▸ **PROBLEM**
Pictures are to be left out; every line from the one that holds "LCD pin VCC: none -> 3V3" to the end of the data is to be retyped exactly.

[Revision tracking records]
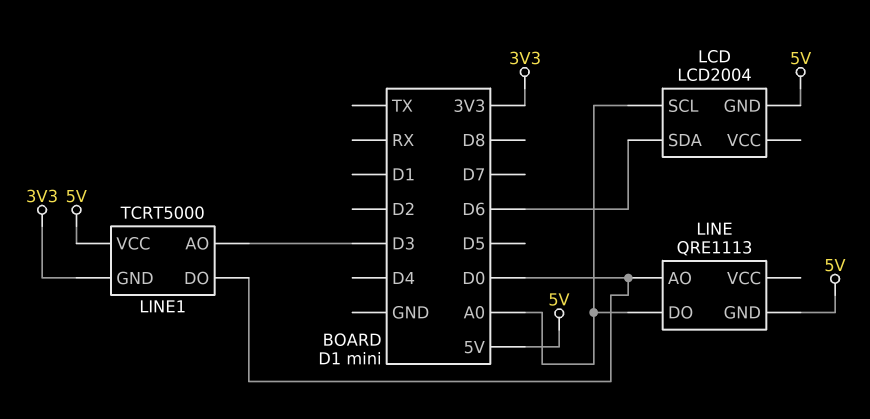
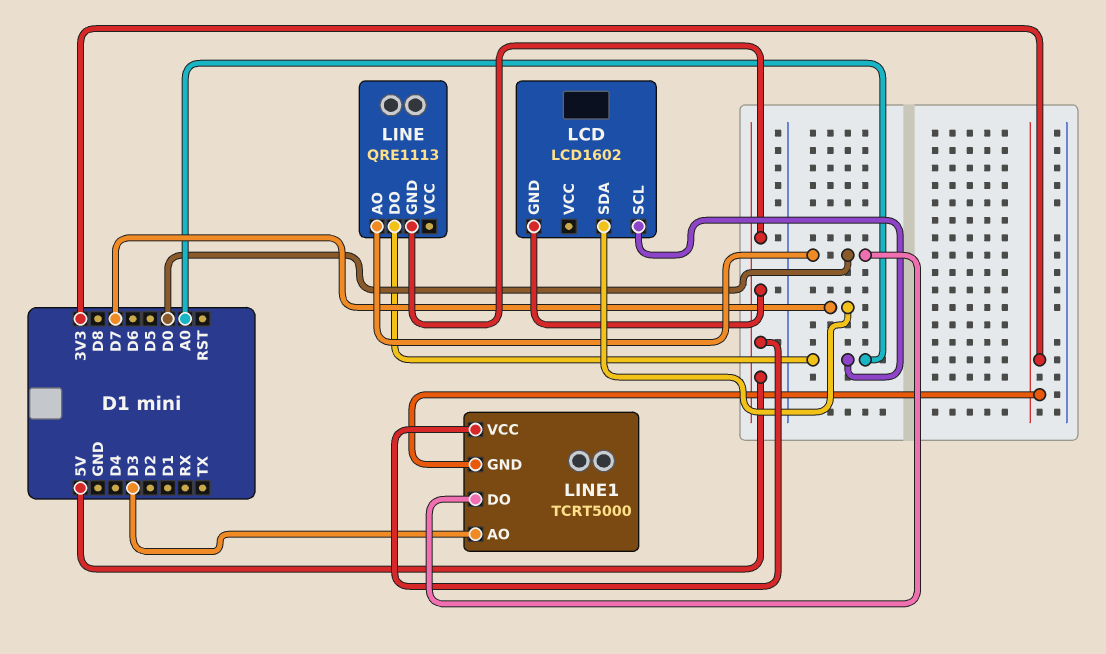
LCD: LCD2004 -> LCD1602
LCD pin SDA: D6 -> D7

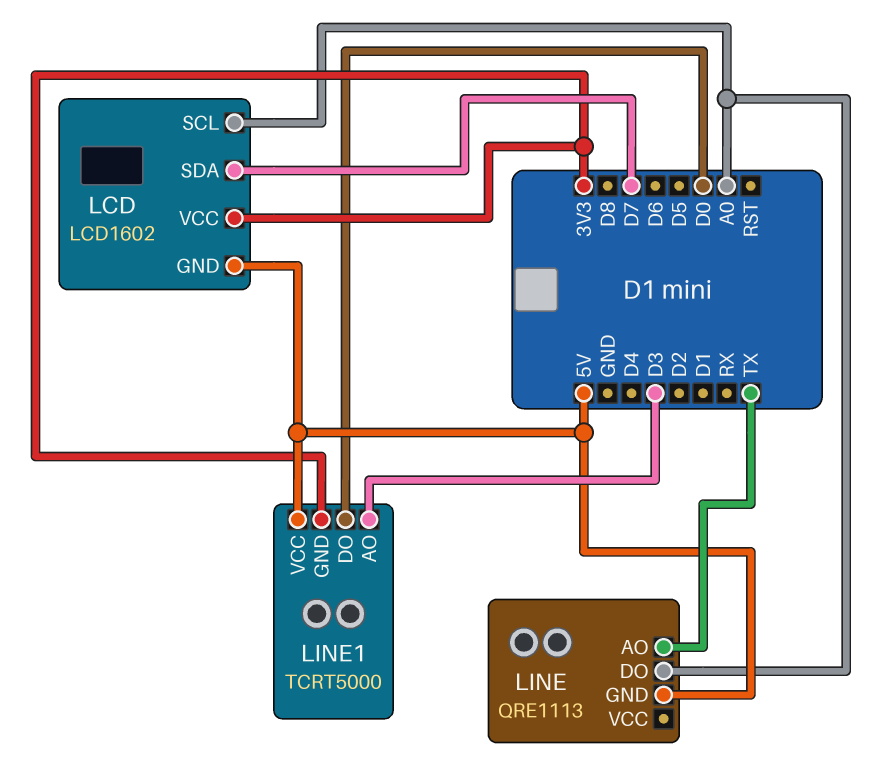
LCD pin VCC: none -> 3V3
LINE pin AO: D0 -> TX

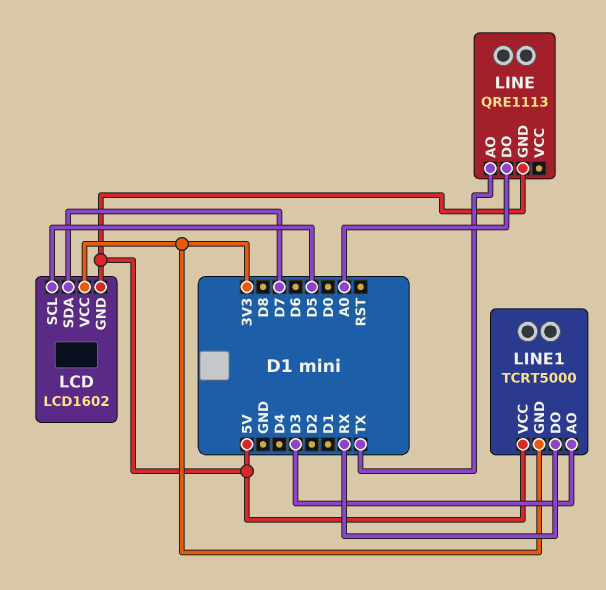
LCD pin SCL: A0 -> D5
LINE1 pin DO: D0 -> RX

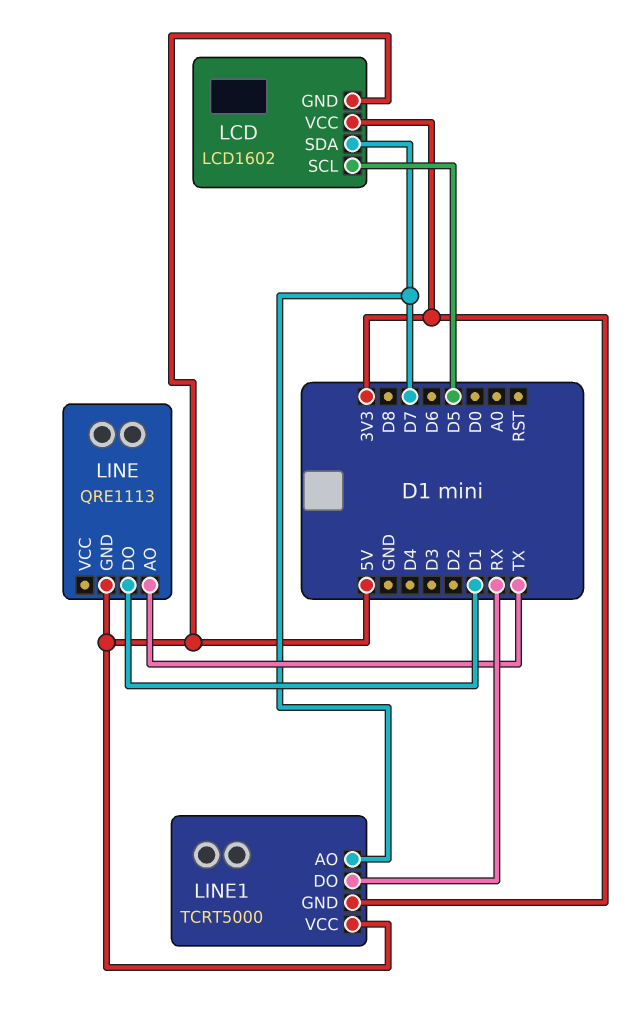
LINE pin DO: A0 -> D1
LINE1 pin AO: D3 -> D7

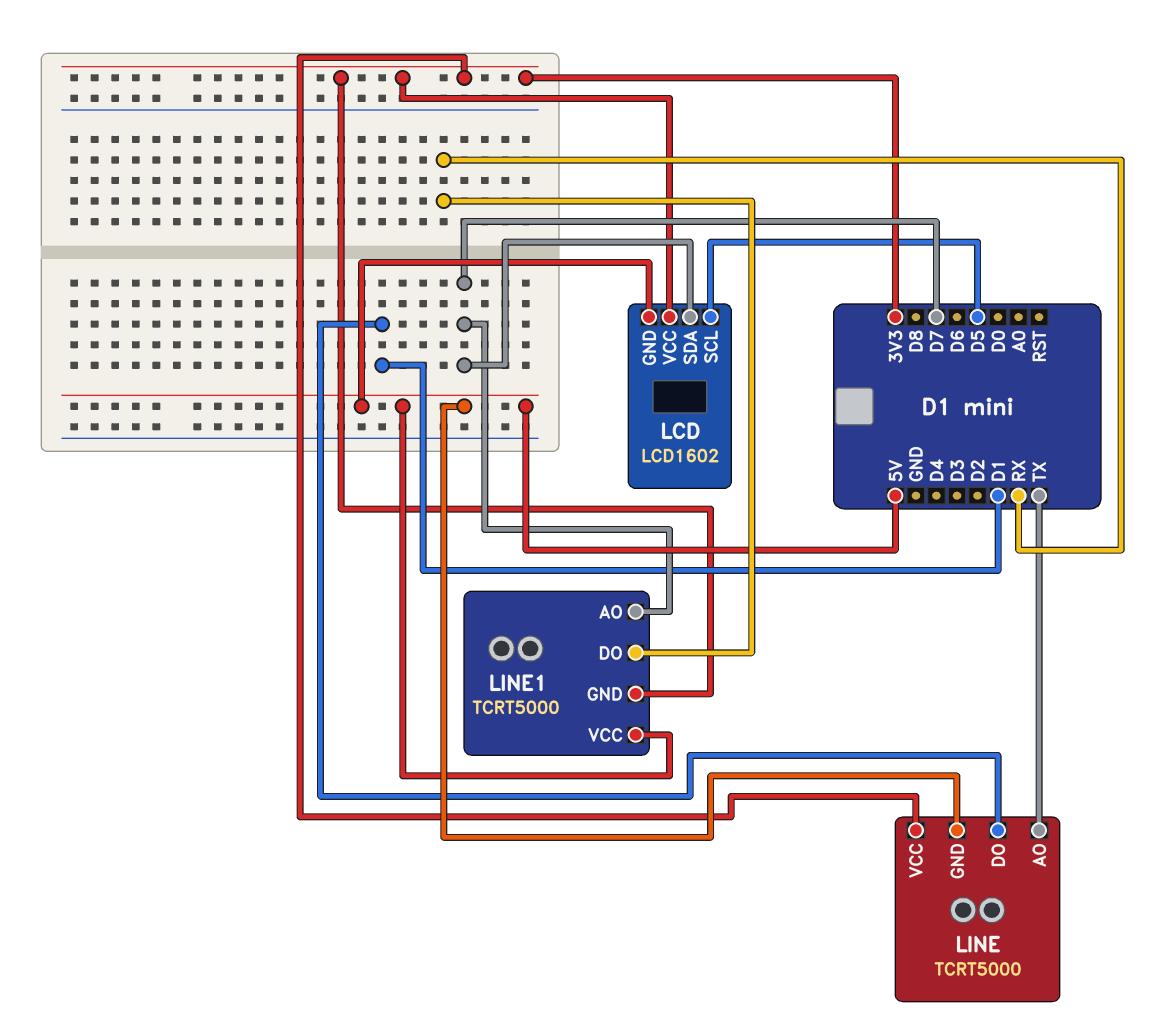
LINE: QRE1113 -> TCRT5000
LINE pin VCC: none -> 3V3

▸ **SOLUTION FOR THIS TASK**
LCD pin VCC: none -> 3V3
LINE pin AO: D0 -> TX

LCD pin SCL: A0 -> D5
LINE1 pin DO: D0 -> RX

LINE pin DO: A0 -> D1
LINE1 pin AO: D3 -> D7

LINE: QRE1113 -> TCRT5000
LINE pin VCC: none -> 3V3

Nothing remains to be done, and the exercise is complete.